• [Written task]
Your reply should be an exact copy of the lines from the one that holds "(448, 296) = (314, 333): black" to the end of the data below.

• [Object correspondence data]
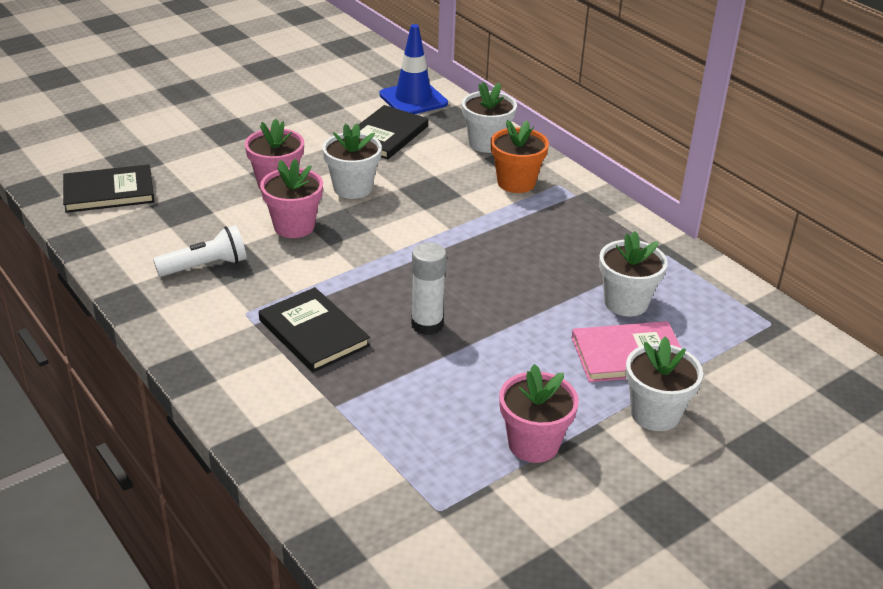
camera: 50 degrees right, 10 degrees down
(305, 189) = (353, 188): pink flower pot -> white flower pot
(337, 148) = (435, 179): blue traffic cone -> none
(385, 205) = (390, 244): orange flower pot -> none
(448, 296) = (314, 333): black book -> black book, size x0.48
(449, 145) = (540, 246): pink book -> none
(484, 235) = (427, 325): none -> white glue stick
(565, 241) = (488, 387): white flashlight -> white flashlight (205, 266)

• [Task output]
(448, 296) = (314, 333): black book -> black book, size x0.48
(449, 145) = (540, 246): pink book -> none
(484, 235) = (427, 325): none -> white glue stick
(565, 241) = (488, 387): white flashlight -> white flashlight (205, 266)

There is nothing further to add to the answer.